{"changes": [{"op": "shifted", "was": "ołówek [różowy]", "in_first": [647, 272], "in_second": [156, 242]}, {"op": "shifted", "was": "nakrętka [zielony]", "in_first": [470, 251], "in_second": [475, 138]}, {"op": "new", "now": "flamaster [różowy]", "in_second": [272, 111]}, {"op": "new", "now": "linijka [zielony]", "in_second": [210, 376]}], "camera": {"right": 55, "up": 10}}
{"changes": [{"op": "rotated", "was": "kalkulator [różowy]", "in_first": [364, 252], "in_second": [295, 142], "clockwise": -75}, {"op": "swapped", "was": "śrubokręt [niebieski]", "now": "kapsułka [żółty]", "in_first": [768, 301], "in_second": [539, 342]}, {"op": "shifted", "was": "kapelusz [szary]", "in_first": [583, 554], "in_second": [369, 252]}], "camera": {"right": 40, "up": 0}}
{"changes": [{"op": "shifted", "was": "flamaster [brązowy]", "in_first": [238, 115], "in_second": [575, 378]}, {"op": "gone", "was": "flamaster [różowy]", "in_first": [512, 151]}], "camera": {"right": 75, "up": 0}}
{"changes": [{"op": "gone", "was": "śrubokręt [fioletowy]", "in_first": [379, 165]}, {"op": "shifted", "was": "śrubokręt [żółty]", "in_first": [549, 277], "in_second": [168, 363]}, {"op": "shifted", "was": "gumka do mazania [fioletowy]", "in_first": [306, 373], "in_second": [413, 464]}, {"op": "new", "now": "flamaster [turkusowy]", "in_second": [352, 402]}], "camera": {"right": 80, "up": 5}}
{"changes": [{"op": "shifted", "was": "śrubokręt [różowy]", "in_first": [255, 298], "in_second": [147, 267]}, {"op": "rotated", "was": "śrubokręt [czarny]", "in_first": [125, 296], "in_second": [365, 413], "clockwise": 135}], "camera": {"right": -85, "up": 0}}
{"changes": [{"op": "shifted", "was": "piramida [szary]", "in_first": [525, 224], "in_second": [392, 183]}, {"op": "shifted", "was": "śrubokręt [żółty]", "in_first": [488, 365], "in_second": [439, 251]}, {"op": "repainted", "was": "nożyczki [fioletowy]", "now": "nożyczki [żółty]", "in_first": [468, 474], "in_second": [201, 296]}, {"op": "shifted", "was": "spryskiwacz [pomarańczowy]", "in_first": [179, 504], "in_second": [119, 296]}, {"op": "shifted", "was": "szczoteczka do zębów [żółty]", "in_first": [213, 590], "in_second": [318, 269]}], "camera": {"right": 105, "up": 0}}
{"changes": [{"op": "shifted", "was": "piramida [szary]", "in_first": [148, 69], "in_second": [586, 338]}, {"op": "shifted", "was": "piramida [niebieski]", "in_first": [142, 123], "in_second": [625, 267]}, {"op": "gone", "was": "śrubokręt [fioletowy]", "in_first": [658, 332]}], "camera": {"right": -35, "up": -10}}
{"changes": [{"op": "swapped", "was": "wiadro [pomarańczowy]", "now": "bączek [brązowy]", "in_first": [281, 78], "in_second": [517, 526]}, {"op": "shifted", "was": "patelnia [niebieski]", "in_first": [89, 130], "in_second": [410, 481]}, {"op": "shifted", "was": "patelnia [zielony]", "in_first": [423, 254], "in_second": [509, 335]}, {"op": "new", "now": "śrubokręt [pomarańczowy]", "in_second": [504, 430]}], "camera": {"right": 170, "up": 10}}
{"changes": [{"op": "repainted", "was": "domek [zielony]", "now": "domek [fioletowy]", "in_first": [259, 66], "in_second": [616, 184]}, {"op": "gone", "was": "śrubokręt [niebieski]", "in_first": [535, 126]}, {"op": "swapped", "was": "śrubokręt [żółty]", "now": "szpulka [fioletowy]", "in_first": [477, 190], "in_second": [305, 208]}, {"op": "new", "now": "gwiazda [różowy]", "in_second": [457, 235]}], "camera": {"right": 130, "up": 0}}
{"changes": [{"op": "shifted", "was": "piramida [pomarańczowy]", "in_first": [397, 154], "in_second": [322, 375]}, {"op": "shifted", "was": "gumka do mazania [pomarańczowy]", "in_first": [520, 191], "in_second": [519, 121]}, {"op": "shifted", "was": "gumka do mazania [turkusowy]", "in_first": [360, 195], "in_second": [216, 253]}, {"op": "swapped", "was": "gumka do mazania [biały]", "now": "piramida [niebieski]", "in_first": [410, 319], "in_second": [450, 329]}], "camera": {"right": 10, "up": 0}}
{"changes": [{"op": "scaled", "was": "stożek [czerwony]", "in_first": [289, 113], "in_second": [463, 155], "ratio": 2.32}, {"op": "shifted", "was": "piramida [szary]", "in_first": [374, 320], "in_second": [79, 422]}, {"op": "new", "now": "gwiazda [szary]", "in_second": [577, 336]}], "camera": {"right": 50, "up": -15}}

● ● ● ● ● ● ●

Each line above that includes "brązowy" should be shown.

{"changes": [{"op": "shifted", "was": "flamaster [brązowy]", "in_first": [238, 115], "in_second": [575, 378]}, {"op": "gone", "was": "flamaster [różowy]", "in_first": [512, 151]}], "camera": {"right": 75, "up": 0}}
{"changes": [{"op": "swapped", "was": "wiadro [pomarańczowy]", "now": "bączek [brązowy]", "in_first": [281, 78], "in_second": [517, 526]}, {"op": "shifted", "was": "patelnia [niebieski]", "in_first": [89, 130], "in_second": [410, 481]}, {"op": "shifted", "was": "patelnia [zielony]", "in_first": [423, 254], "in_second": [509, 335]}, {"op": "new", "now": "śrubokręt [pomarańczowy]", "in_second": [504, 430]}], "camera": {"right": 170, "up": 10}}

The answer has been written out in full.